**Your objective**
Identify every line of the listing below that contains the string "kern", treating uppercase and lowercase as distinct, and copy each of those lines.

━━━━━ Data lines

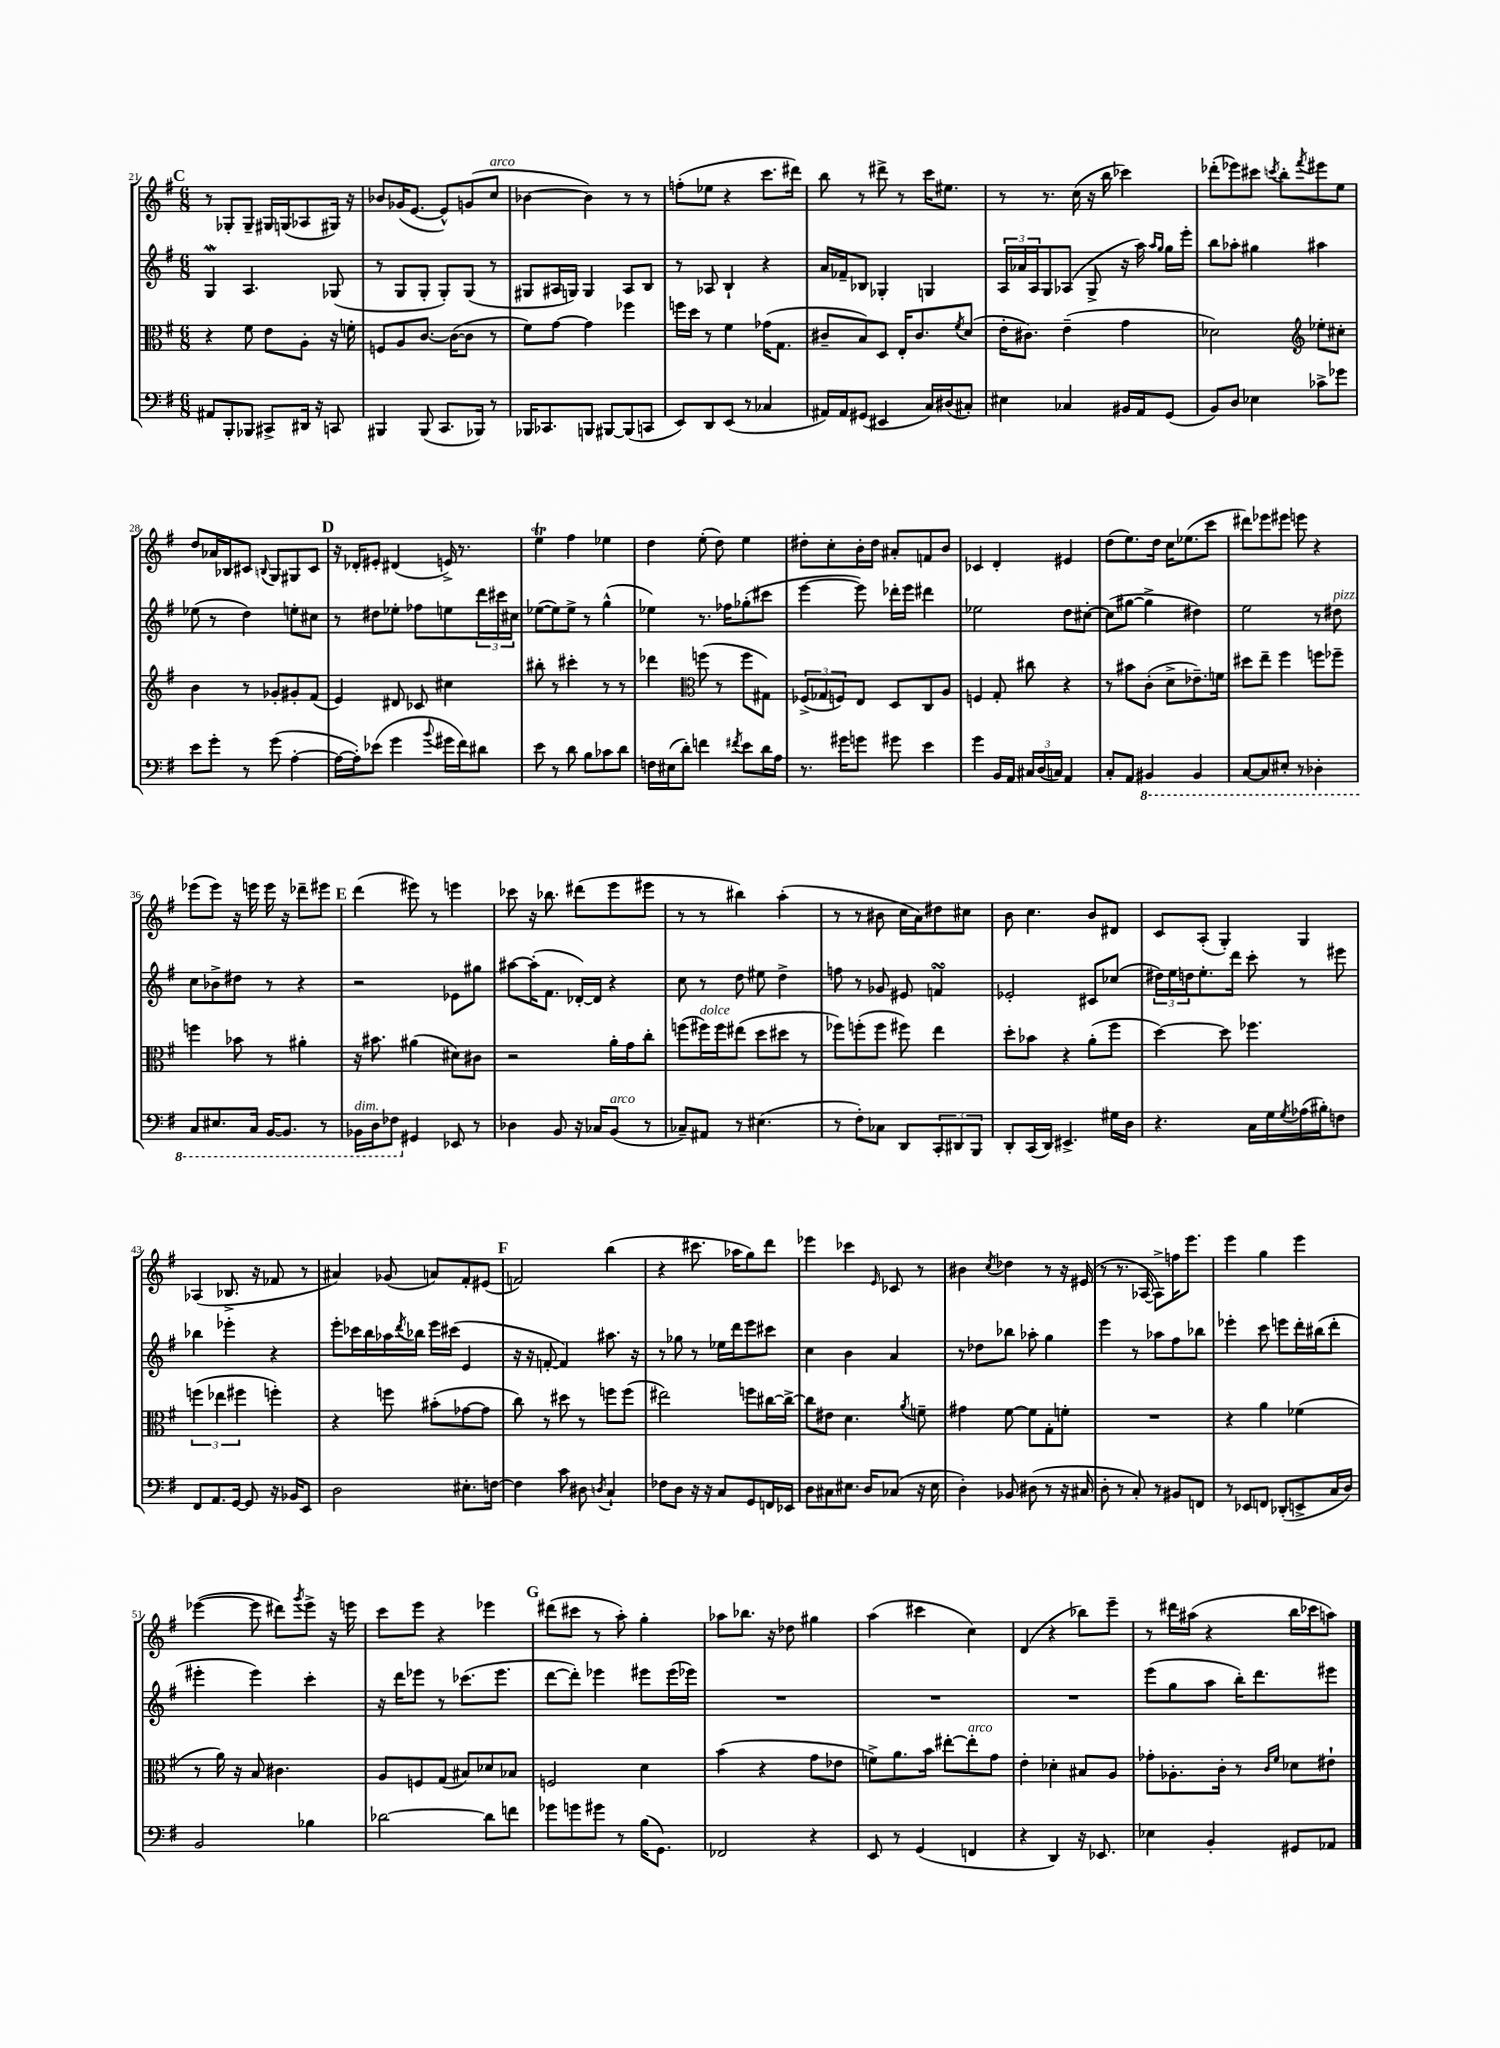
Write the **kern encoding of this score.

**kern	**kern	**kern	**kern
*staff4	*staff3	*staff2	*staff1
*clefF4	*clefC3	*clefG2	*clefG2
*k[f#]	*k[f#]	*k[f#]	*k[f#]
*M6/8	*M6/8	*M6/8	*M6/8
8AA#	4r	4G	8r
8BBB'	.	.	8G-'
8BBB-	8f#	4.A	8G-~
8CC#^	8e	.	16G#
.	.	.	(16G
16DD#	8A'	.	8A-
16r	.	.	.
8CC	16r	(8G-	16G#)
.	16f'	.	16r
=	=	=	=
4BBB#	8F	8r	8b-
.	8A	8G	(16g-
.	.	.	[8.e
(8BBB#	[8.c	8G'	.
8.CC	.	8G')	8e^^])
.	(16c_	.	.
.	8c]	(8G	(8g
16BBB-)	.	.	.
8r	8r	8r	8cc
=	=	=	=
16BBB-	8f#)	8G#	[4b-
8.CC-	.	.	.
.	[8g	16A#	.
.	.	16G)	.
8BBB	4g]	4G	4b-])
[8BBB#	.	.	.
(8BBB#]	4ff-	8A#	8r
8CC	.	8B	8r
=	=	=	=
8EE)	16ff	8r	(8ff'
.	16dd	.	.
8DD	8r	8A-	8ee-
(8EE	4f#	4B`	4r
8r	.	.	.
4C-	(16g-	4r	8.ccc
.	8.G	.	.
.	.	.	16ddd#)
=	=	=	=
16AA#)	8c#~	16a	8bb
16AA#	.	16f-~	.
(8GG#	8B)	8B-	8r
4EE#	8D	4G-'	8ddd#^
.	16E'	.	8r
.	8.c#	.	.
16C)	.	4G	16ccc
(16D#	.	.	8.ee#
.	8qf#	.	.
8C#')	(8d	.	.
=	=	=	=
4E#	16e'	24A	8r
.	.	24a-	.
.	8.c#)	.	.
.	.	24A	.
.	.	8G	8.r
4C-	(4e~	(8A-	.
.	.	.	(16cc
.	.	8G^	16r
.	.	.	16bb
16BB#	4g	16r	4ccc-)
16AA	.	16aa)	.
.	.	16qqaa	.
.	.	16qqgg	.
(8GG	.	16gg	.
.	.	16eee'	.
=	=	=	=
8BB)	2d-)	8bb	(8ddd-'
8D	.	8aa-'	8eee-)
4E-	.	4gg#	8ccc#
.	.	.	8qccc
.	.	.	8bb'
*	*clefG2	*	*
.	.	.	8qfff#
8c-^	8ee-'	4aa#	8eee#
8g-	8cc#'	.	8ee
=	=	=	=
8e	4b	(8ee-	8dd
8g'	.	8r	16a-
.	.	.	16B-
8r	8r	4dd)	8c#
.	.	.	8qqB
(8g	8g-'	.	8G
[4A'	8g#'	8ee'	8G#
.	(8f#	8cc#	8c#
=	=	=	=
16A_	4e)	8r	16r
16A'])	.	.	16d-'
(8e-	.	8dd#	8e#'
4g	8d#	8ee-'	(4d#
.	8c-	8ff-	.
8qqb	.	.	.
16g#	4cc#	8ee	16e^)
16f#)	.	.	8.r
8d#	.	24ddd	.
.	.	24ccc#	.
.	.	24cc#	.
=	=	=	=
8e	8bb#'	([8ee-	4ee
8r	8r	8ee-])	.
8d	4ccc#'	8ee-^	4ff#
8B	.	8r	.
8c-	8r	(4gg^^	4ee-
8d	8r	.	.
=	=	=	=
16F	4ddd-	4ee-)	4dd
(16E#	.	.	.
8d')	.	.	.
*	*clefC3	*	*
4f	(8ff	8.r	(8ee'
.	8r	.	8dd)
.	.	16ff-	.
8qf#	.	.	.
8e	8ff	(8gg-'	4ee
16d	8G#)	8ccc#	.
16A	.	.	.
=	=	=	=
8.r	(12F-^	[4eee	8dd#'
.	12G-	.	.
.	.	.	8cc'
.	12F)	.	.
16g#	.	.	.
8g	8E	8eee])	16b'
.	.	.	16dd#
8g#	8D	16ddd-'	8a#'
.	.	16eee	.
4e	8C	4ddd#	8f
.	8A	.	8b
=	=	=	=
4g	4F	2ee-	4c-
16BB	8G'	.	4d'
16AA	.	.	.
24C#	8cc#	.	.
(24D	.	.	.
24C)	.	.	.
4AA	4r	8dd	4e#
.	.	[8cc#'	.
=	=	=	=
8C'	8r	(8cc#]	(8dd
8AA	8b#	[8gg#	8.ee)
4BBB#	(8c'	4gg#^]	.
.	.	.	16dd
.	8d^	.	16cc
.	.	.	(8.ee-
4BBB#	8.e-~)	4dd#)	.
.	.	.	8ccc
.	16f	.	.
=	=	=	=
[8CC	8dd#	2ee	8ddd#)
8CC]	8ee~	.	8eee-
8EE#'	4ff#	.	8eee#
8r	.	.	8eee
4DD-'	8ff	8r	4r
.	8ff-~	8dd#	.
=	=	=	=
8CC	4ff	8cc	(8eee-
8.EE#	.	8b-^	8eee-)
.	8b-	8dd#	16r
16CC	.	.	16eee
[16BBB	8r	8r	16eee
8.BBB]	.	.	16r
.	4a#'	4r	8ddd-~
8r	.	.	8eee#
=	=	=	=
16BBB-	16r	2r	(4ddd
16DD	8.b#	.	.
8FF-	.	.	.
4GG#	(4a#	.	8eee#)
.	.	.	8r
8EE-	8d#)	8e-	4eee
8r	8c#	8gg#	.
=	=	=	=
4D-	2r	[8aa#	8ccc-
.	.	(16aa#']	16r
.	.	8.f#	8.bb-
8BB	.	.	.
16r	.	[16d-')	(8ddd#
16C-	.	16d-]	.
(8BB	16a'	4r	8eee
.	16g	.	.
8r	8cc'	.	8eee#
=	=	=	=
8C-~)	(8ff	8cc	8r
8AA#	16ff#)	8r	8r
.	16ff#	.	.
8r	(8ee#	8dd	4bb#)
(4.E#	8dd	8ee#	.
.	8dd#	4dd^	(4aa'
.	8r	.	.
=	=	=	=
8r	8ff-)	8ff	8r
8F#')	(8ff'	8r	8r
8C-	8ff	8g-	8b#
8DD	8ff#)	8e#	16cc
.	.	.	16a)
12CC'	4ee	4f	8dd#
12DD#	.	.	.
.	.	.	8cc#
12BBB	.	.	.
=	=	=	=
8DD'	8dd'	2e-'	8b
(16CC	8b-	.	4.cc
16DD)	.	.	.
4.EE#^	4r	.	.
.	(8a'	8c#	8b
16G#	8ff#	(8cc-	8d#
16D	.	.	.
=	=	=	=
4.r	[4dd)	24dd#)	8c
.	.	24ee	.
.	.	24dd	.
.	.	8.ee'	(8A'
.	8dd]	.	4G')
.	.	16ddd	.
16C	4.ff-	8ccc'	.
16G	.	.	.
8qG	.	.	.
(16A-	.	8r	4G
16B#')	.	.	.
8F	.	8eee#	.
=	=	=	=
8FF#	(6ff	4bb-	(4A-
8.AA	.	.	.
.	6ee-	.	.
.	.	4eee-'	8.B-^
[16GG	.	.	.
.	6ff#	.	.
8GG]	.	.	.
.	.	.	16r
16r	4ff')	4r	8f-
16BB-	.	.	.
8EE	.	.	8r
=	=	=	=
2D	4r	8eee'	4a#)
.	.	16ccc-	.
.	.	16bb	.
.	8ff	16aa-	(8g-
.	.	8qddd	.
.	.	16bb-	.
.	(8b#'	16eee	8a)
.	.	(16ccc#	.
8.E#'	[8g-	4e	8f#'
.	8g-]	.	(8e#
[16F	.	.	.
=	=	=	=
4F]	8cc)	16r	2f)
.	.	16r	.
.	8r	[8f'	.
8c	8dd#	4f])	.
8D#	8r	.	.
8qD	.	.	.
4C`	8ff	8.aa#	(4bb
.	(8ff	.	.
.	.	16r	.
=	=	=	=
8F-	2ee#)	8r	4r
8D	.	8gg-	.
16r	.	8r	8.ccc#
16r	.	.	.
8C	.	16ee-	.
.	.	16ddd	16aa-
8GG	8ff	8eee	8gg)
16FF	[16cc#	8ccc#	8ddd
16EE-	16cc#^_	.	.
=	=	=	=
8D	8cc#]	4cc	4eee-
8C#	8e#	.	.
8.E#	4.d	4b	4ccc-
16D	.	.	.
.	.	.	16qqe
(8C-	.	4a	8c-
.	8qa	.	.
16r	8f~	.	8r
16E#	.	.	.
=	=	=	=
4D')	4g#	8r	4b#
.	.	8dd-	.
.	.	.	8qcc
8BB-	[8f#	8bb-	4dd-
(8D#	8f#]	8aa-'	.
8r	8G'	4gg	8r
16r	8f'	.	16r
16C#	.	.	(16e#
=	=	=	=
8D'	2.r	4eee	8r
8r	.	.	8.r
8C')	.	8r	.
.	.	.	[16A-
8r	.	8aa-	8A-^])
8BB#	.	8ff#	16ff
.	.	.	8.eee
8FF	.	8bb-	.
=	=	=	=
8r	4r	4eee-'	4eee
8EE-	.	.	.
8FF	4a	8ccc	4gg
(8DD-'	.	8eee	.
8EE^	(4f-	16ddd'	4eee
.	.	(16bb#	.
16C	.	8ddd'	.
16D)	.	.	.
=	=	=	=
2BB	8r	4eee#'	([4eee-
.	16a)	.	.
.	16r	.	.
.	8B	4eee#)	8eee-]
.	4.c#	.	8ddd#)
.	.	.	8qggg
4B-	.	4ccc'	8eee-^
.	.	.	16r
.	.	.	16eee
=	=	=	=
[2d-	8A	16r	8ccc
.	.	16ddd	.
.	8F	8eee-	8eee
.	(8G	8r	4r
.	8B#)	(8.ccc-	.
8d-]	8d-	.	4eee-
.	.	8.eee-	.
8f	8B-	.	.
=	=	=	=
8g-	2F	[8ddd	(8ddd#
8g	.	8ddd'])	8ccc#
8g#	.	4eee-	8r
8r	.	.	8aa')
(16B	4d	8eee#	4gg'
8.GG)	.	.	.
.	.	(16eee#	.
.	.	16eee-)	.
=	=	=	=
2FF-	(4b	2.r	8aa-
.	.	.	8.bb-
.	4r	.	.
.	.	.	16r
.	.	.	8dd-
4r	8g	.	4gg#
.	8e-	.	.
=	=	=	=
8EE	8f^)	2.r	(4aa
8r	8.a	.	.
(4GG	.	.	4ccc#
.	16b	.	.
.	[8ee#'	.	.
4FF	8ee#']	.	4cc)
.	8g	.	.
=	=	=	=
4r	4e'	2.r	(4d
4DD)	4d-'	.	4r
16r	8B#	.	8bb-)
8.EE-	.	.	.
.	8A	.	8eee~
=	=	=	=
4E-	8g-'	(8eee	8r
.	8.A-'	8gg	16ddd#
.	.	.	(16aa#
4BB'	.	8aa	4r
.	16c'	.	.
.	8r	16bb')	.
.	.	8.ddd	.
.	16qqc	.	.
.	16qqf#	.	.
8GG#	8d-	.	16bb
.	.	.	16ccc-
8AA-	8e#`	8eee#	8aa)
==	==	==	==
*-	*-	*-	*-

━━━━━━━━━━

**Response for this exercise**
Write the **kern encoding of this score.
**kern	**kern	**kern	**kern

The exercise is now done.